┌─ Data for this exercise
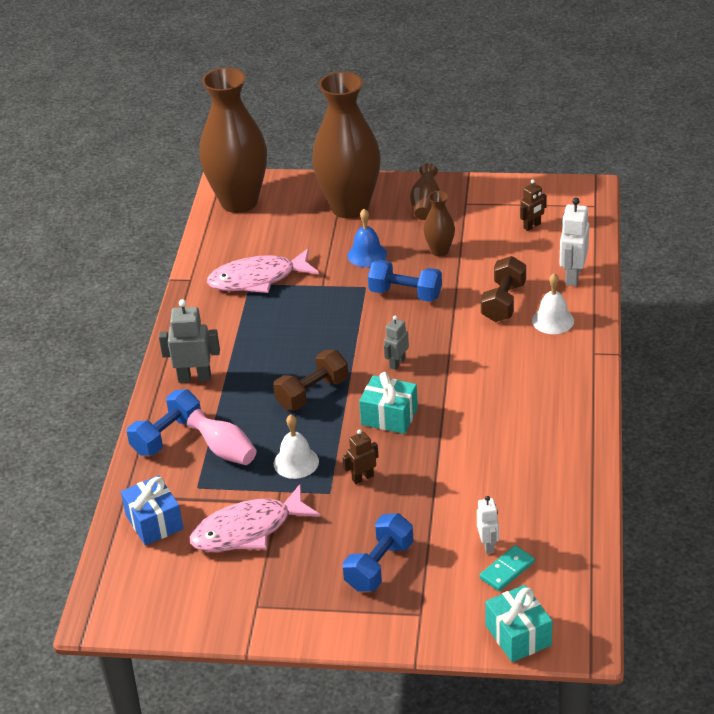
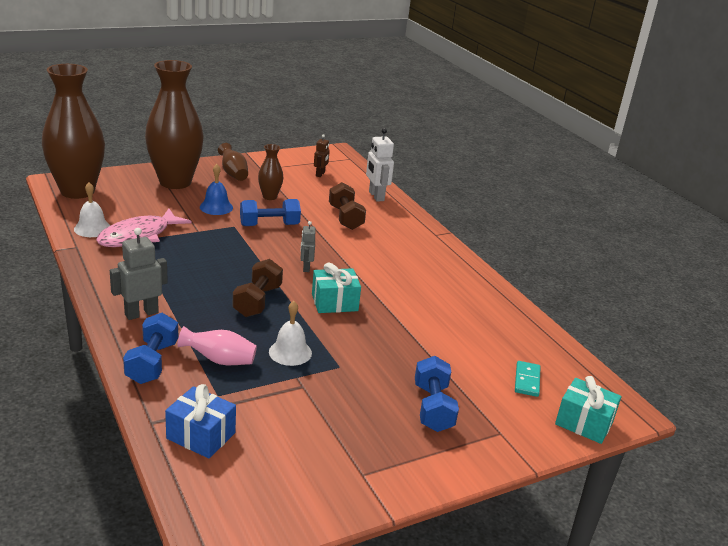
camera: 40 degrees left, 10 degrees down
(248, 530) = (296, 415): pink fish -> none
(362, 478) = (356, 349): brown robot -> none
(488, 545) = (496, 368): white robot -> none
(553, 320) = (389, 222): white bell -> white bell (92, 228)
└─
Task: From the first line to the last, copy the records above exactly and drop any pictures.

Expected answer:
camera: 40 degrees left, 10 degrees down
(248, 530) = (296, 415): pink fish -> none
(362, 478) = (356, 349): brown robot -> none
(488, 545) = (496, 368): white robot -> none
(553, 320) = (389, 222): white bell -> white bell (92, 228)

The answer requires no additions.